Your objective:
For the listing beneath, state how many lines contain the string "LEVEL". Give the number by itself.

Data supplied:
=== Begin Enclosure ===

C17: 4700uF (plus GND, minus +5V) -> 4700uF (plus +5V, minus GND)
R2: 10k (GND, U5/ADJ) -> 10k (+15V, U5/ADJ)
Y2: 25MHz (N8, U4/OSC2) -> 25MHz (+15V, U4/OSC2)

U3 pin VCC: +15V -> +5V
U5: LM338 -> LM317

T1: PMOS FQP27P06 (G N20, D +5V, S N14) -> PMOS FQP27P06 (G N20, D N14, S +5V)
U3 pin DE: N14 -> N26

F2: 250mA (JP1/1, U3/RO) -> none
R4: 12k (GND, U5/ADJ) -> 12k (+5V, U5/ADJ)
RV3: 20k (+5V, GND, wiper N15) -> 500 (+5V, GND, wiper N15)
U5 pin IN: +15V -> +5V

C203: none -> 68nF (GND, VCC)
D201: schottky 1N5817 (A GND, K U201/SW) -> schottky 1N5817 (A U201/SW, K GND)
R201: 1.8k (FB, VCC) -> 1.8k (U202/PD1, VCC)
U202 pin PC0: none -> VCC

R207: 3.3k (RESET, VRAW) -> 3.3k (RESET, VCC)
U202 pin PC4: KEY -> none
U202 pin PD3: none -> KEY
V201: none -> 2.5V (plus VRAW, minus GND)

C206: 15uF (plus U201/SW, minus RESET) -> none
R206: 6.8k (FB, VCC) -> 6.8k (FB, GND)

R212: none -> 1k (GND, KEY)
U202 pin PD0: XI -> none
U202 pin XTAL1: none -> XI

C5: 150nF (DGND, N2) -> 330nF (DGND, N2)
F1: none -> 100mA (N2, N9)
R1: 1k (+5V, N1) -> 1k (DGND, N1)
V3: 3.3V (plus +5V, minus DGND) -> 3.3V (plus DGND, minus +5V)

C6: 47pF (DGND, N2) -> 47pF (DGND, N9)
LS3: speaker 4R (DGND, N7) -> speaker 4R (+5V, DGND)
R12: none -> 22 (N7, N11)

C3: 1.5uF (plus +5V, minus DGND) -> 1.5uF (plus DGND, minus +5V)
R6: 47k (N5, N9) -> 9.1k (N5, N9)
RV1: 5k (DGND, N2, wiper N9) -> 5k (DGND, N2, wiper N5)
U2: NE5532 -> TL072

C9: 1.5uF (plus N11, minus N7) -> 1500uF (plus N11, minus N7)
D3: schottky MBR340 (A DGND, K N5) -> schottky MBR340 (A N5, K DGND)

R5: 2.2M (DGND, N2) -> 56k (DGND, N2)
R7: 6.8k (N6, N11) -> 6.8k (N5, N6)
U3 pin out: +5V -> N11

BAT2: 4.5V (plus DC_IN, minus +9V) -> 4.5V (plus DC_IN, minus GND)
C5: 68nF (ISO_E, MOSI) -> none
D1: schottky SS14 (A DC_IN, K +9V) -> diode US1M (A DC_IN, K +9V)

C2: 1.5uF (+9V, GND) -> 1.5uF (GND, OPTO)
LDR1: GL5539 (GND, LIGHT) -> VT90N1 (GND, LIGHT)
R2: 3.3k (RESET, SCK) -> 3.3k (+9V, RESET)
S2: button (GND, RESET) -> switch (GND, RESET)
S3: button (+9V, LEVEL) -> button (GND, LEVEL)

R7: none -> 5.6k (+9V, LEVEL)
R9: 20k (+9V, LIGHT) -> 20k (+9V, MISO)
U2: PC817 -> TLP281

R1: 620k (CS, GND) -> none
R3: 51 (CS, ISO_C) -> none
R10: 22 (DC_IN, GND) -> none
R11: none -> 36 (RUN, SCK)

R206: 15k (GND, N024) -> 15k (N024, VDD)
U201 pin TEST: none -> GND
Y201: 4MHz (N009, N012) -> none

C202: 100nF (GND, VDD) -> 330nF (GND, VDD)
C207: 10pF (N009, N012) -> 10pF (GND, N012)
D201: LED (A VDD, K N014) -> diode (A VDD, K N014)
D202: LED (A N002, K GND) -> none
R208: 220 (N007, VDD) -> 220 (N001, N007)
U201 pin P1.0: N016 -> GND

=== End Enclosure ===

Task solution:
2